* _Task goal_: Only a number is wanted: how many lines of the entries include the string "camera"?

* _Records supplied_:
::::

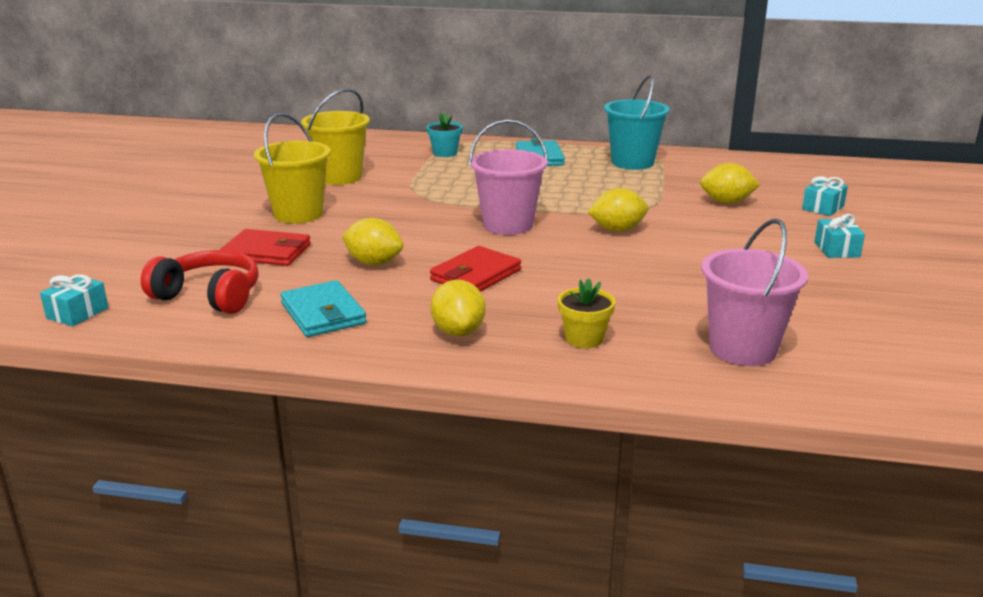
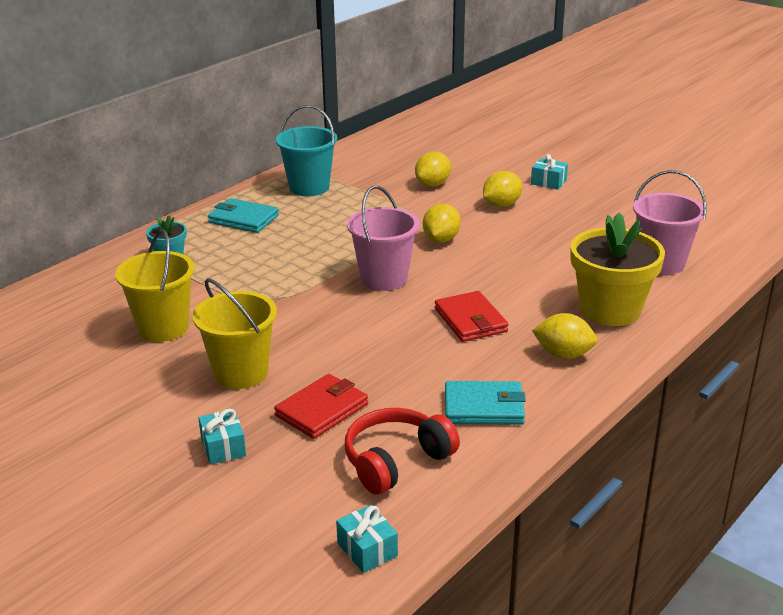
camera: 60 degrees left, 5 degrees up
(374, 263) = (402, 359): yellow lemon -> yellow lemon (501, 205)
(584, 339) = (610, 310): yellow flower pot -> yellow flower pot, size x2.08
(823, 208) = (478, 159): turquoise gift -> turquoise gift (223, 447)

::::

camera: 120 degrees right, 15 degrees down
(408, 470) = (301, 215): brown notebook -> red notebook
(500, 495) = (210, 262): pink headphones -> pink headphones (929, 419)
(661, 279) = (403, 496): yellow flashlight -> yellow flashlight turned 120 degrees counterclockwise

::::

* _Task answer_: 2